### Linhas do conjunto
- - - - -

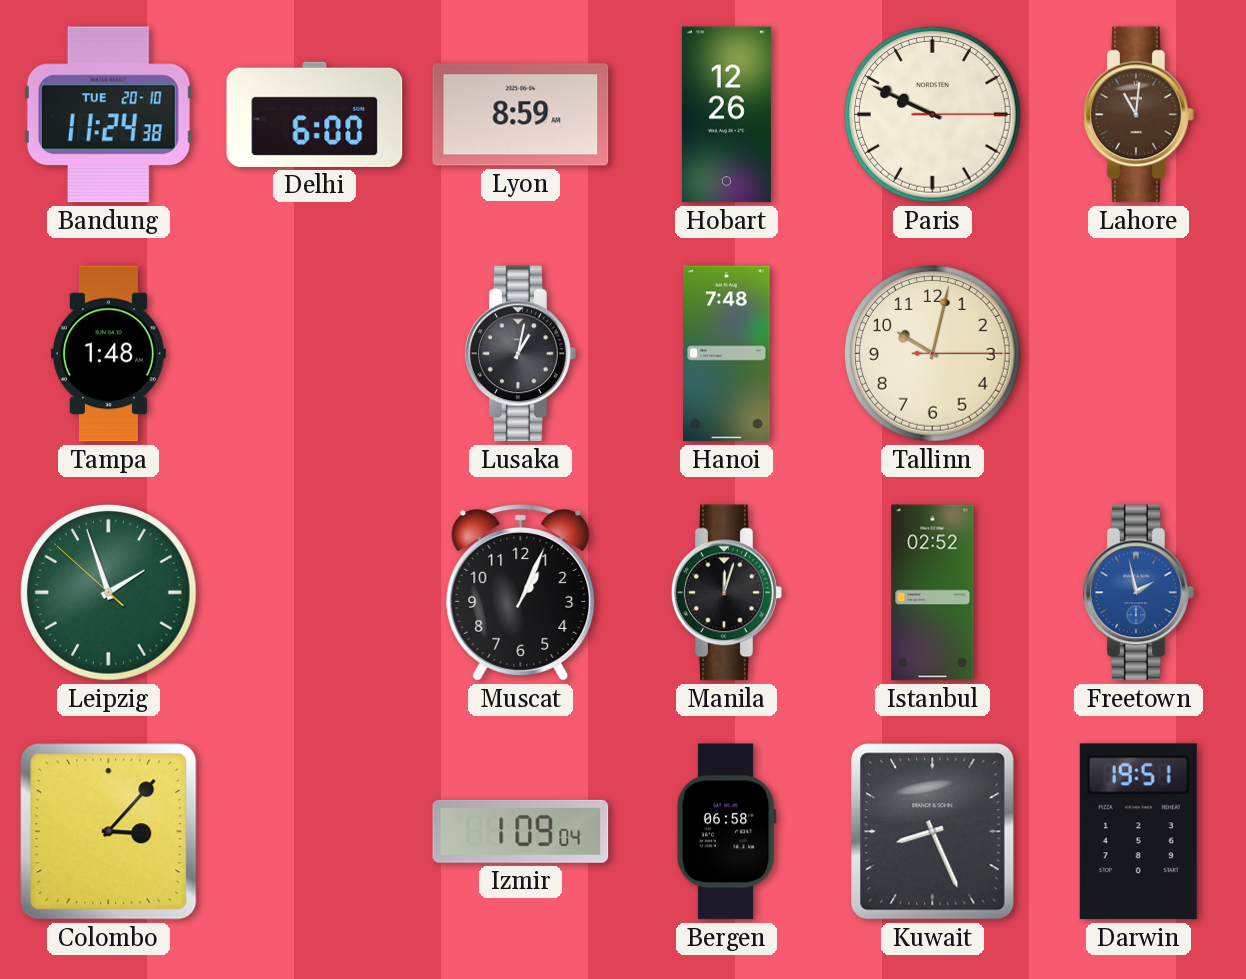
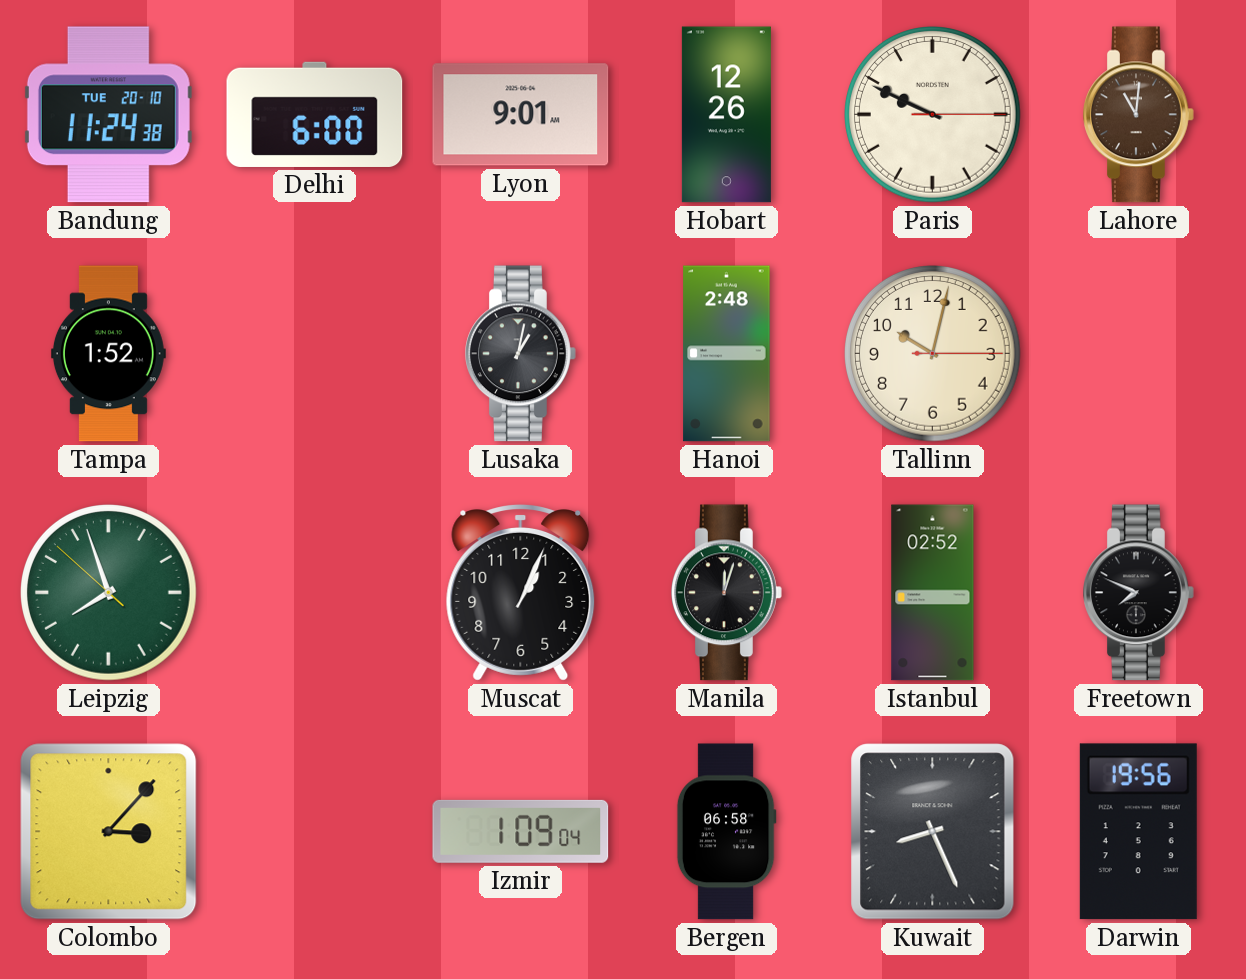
Lyon: 8:59 -> 9:01
Tampa: 1:48 -> 1:52
Hanoi: 7:48 -> 2:48
Leipzig: 1:56 -> 7:56
Freetown: 1:58 -> 7:49
Freetown dial: blue -> black
Darwin: 19:51 -> 19:56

- - - - -

### Problema curto
Atualize todos os registros trocando "Freetown" por "Monrovia" e mantendo o resto igual. Não inclua as imagens na resposta.

### Resposta ao exercício
Lyon: 8:59 -> 9:01
Tampa: 1:48 -> 1:52
Hanoi: 7:48 -> 2:48
Leipzig: 1:56 -> 7:56
Monrovia: 1:58 -> 7:49
Monrovia dial: blue -> black
Darwin: 19:51 -> 19:56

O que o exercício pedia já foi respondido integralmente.